The answer consists of the lines from the line holding "The GREY BUTTON (2nd" through the last line of the entries, retyped exactly, and nothing else. No pictures belong in it.

Material shown Start Marker

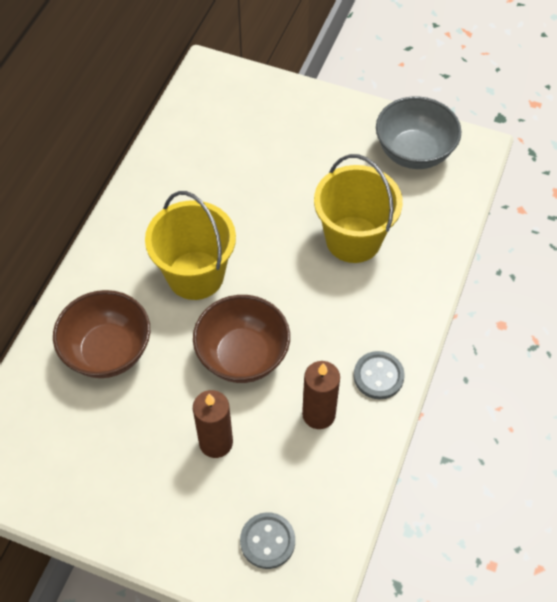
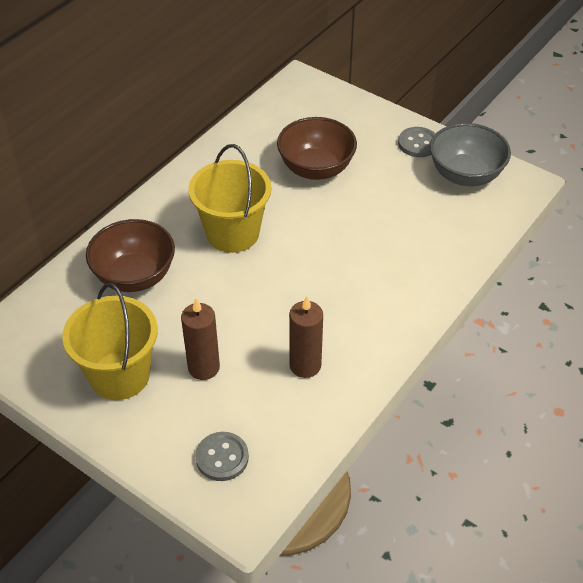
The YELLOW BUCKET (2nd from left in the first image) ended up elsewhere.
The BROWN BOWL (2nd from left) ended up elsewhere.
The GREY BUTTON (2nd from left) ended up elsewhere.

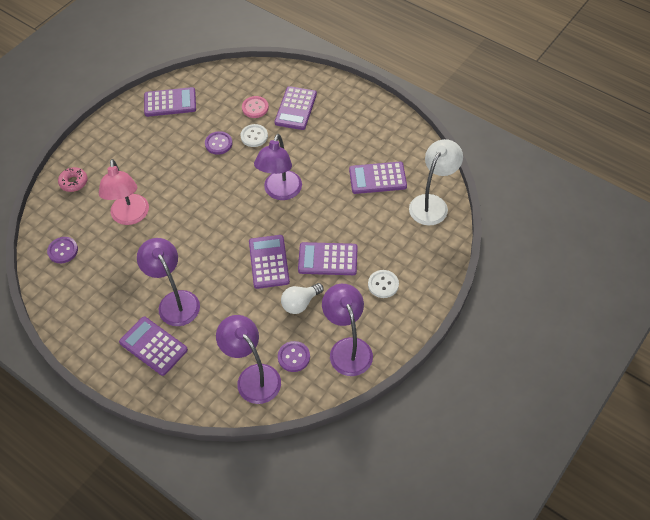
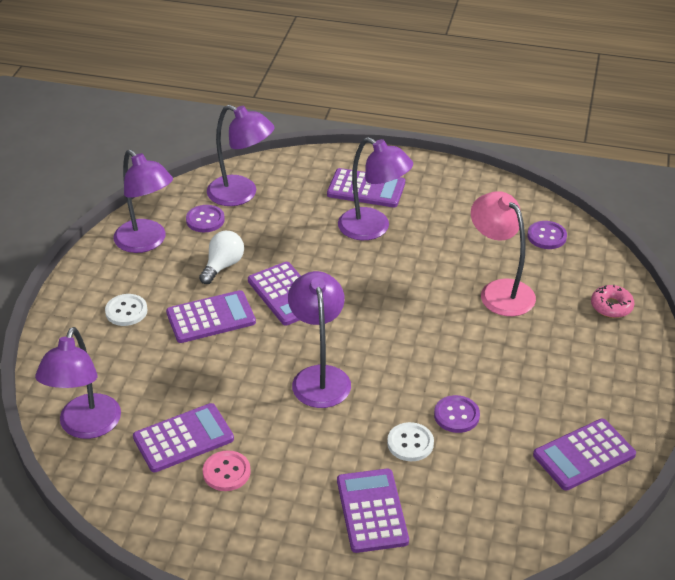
What was the WHITE LAMP turned into the PURPLE LAMP (1st from left).
The PINK BUTTON ended up elsewhere.

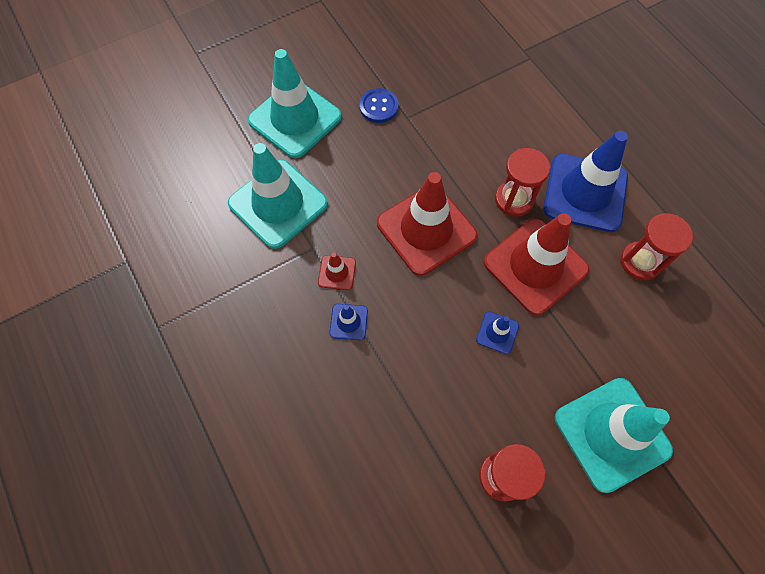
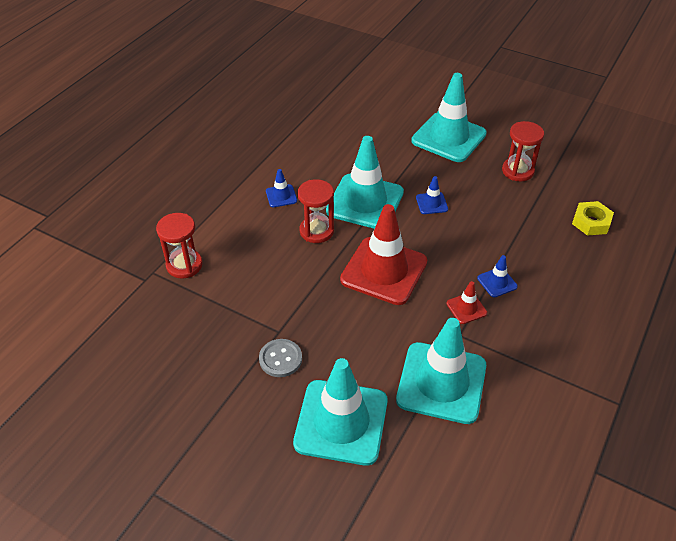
The RED HOURGLASS (3rd from left in the first image) ended up elsewhere.
What was the BLUE BUTTON turned into the GREY BUTTON.
The size of the BLUE TRAFFIC CONE (3rd from left in the first image) changed by a factor of 0.43.
What was the RED TRAFFIC CONE (3rd from left) turned into the TURQUOISE TRAFFIC CONE (2nd from left).
The second view gained the YELLOW NUT.

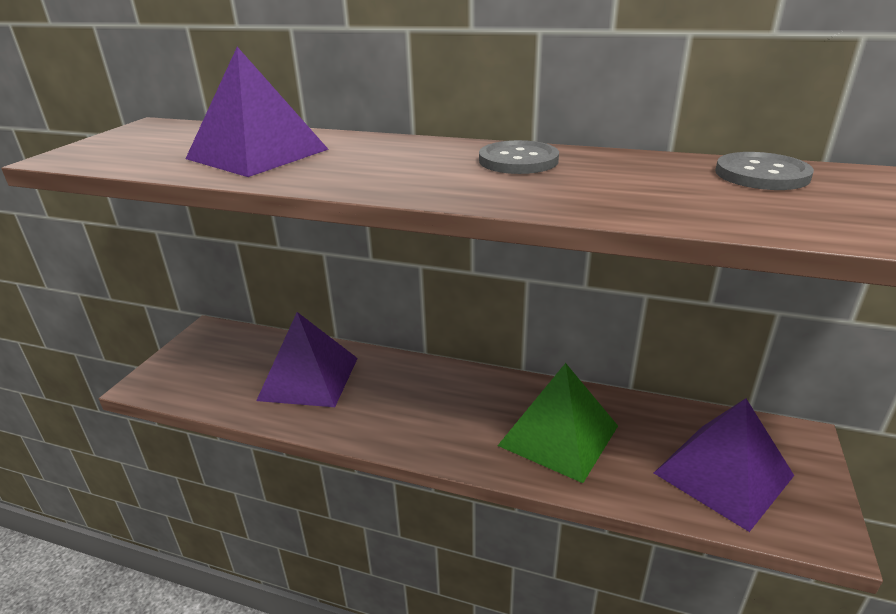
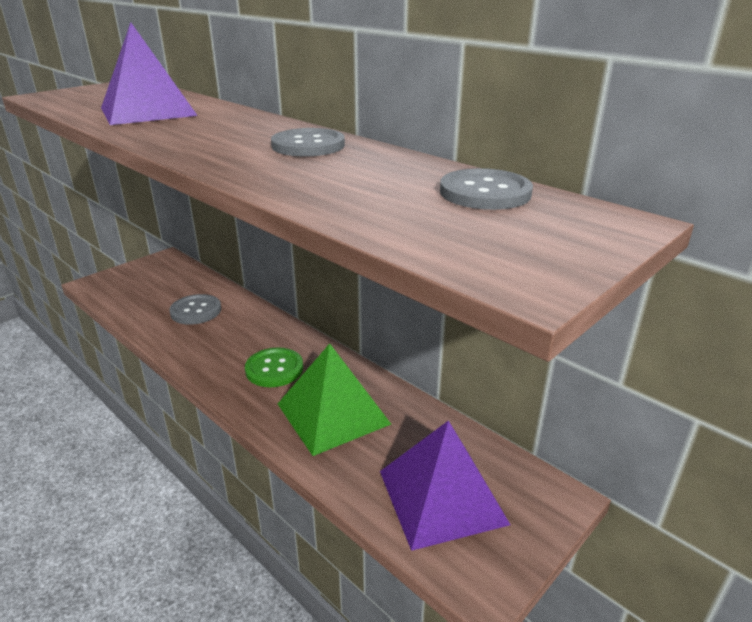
Where the PURPLE PYRAMID (2nd from left) stood, the GREY BUTTON (1st from left) came to stand.
The second view gained the GREEN BUTTON.

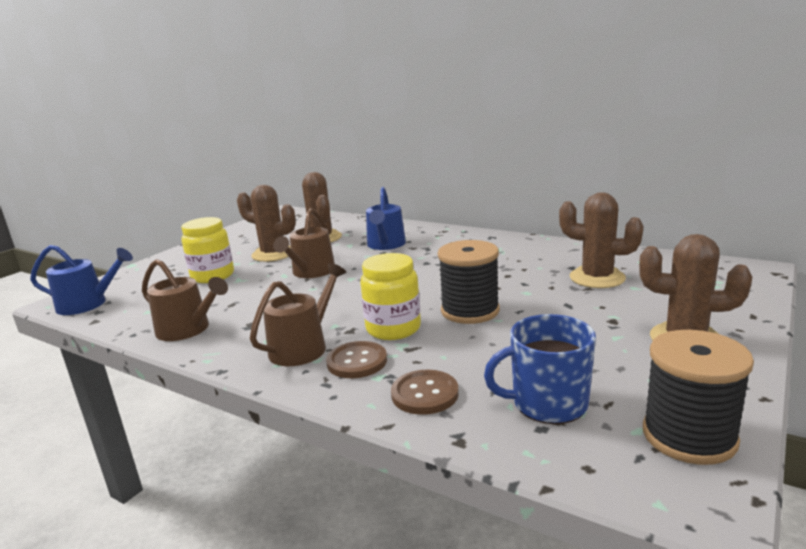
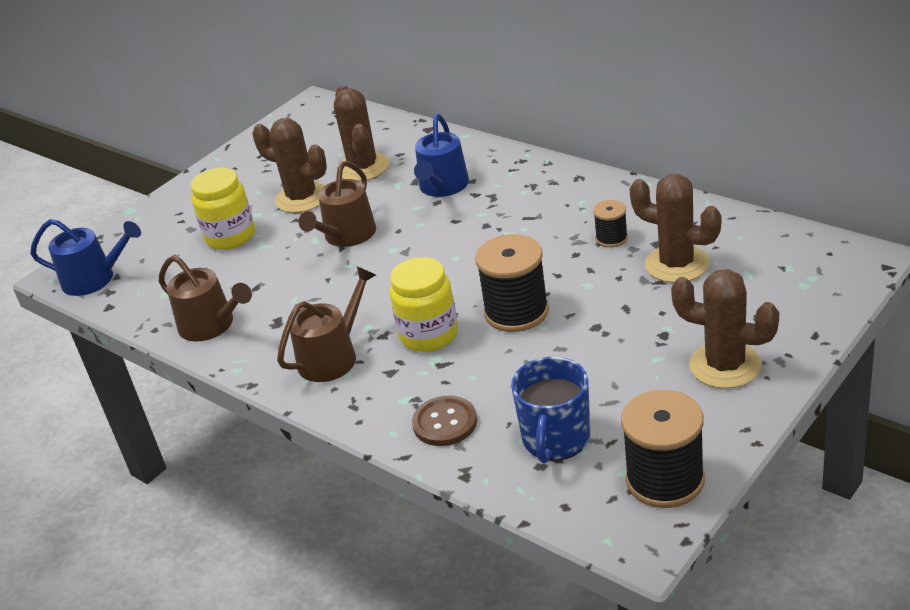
The BLUE MUG ended up facing another way, 75 degrees counterclockwise from before.
The second view gained the BLACK SPOOL (2nd from left).
The second view lost the BROWN BUTTON (1st from left).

Material shown End Marker

=== Task output ===
The GREY BUTTON (2nd from left) ended up elsewhere.

What was the WHITE LAMP turned into the PURPLE LAMP (1st from left).
The PINK BUTTON ended up elsewhere.

The RED HOURGLASS (3rd from left in the first image) ended up elsewhere.
What was the BLUE BUTTON turned into the GREY BUTTON.
The size of the BLUE TRAFFIC CONE (3rd from left in the first image) changed by a factor of 0.43.
What was the RED TRAFFIC CONE (3rd from left) turned into the TURQUOISE TRAFFIC CONE (2nd from left).
The second view gained the YELLOW NUT.

Where the PURPLE PYRAMID (2nd from left) stood, the GREY BUTTON (1st from left) came to stand.
The second view gained the GREEN BUTTON.

The BLUE MUG ended up facing another way, 75 degrees counterclockwise from before.
The second view gained the BLACK SPOOL (2nd from left).
The second view lost the BROWN BUTTON (1st from left).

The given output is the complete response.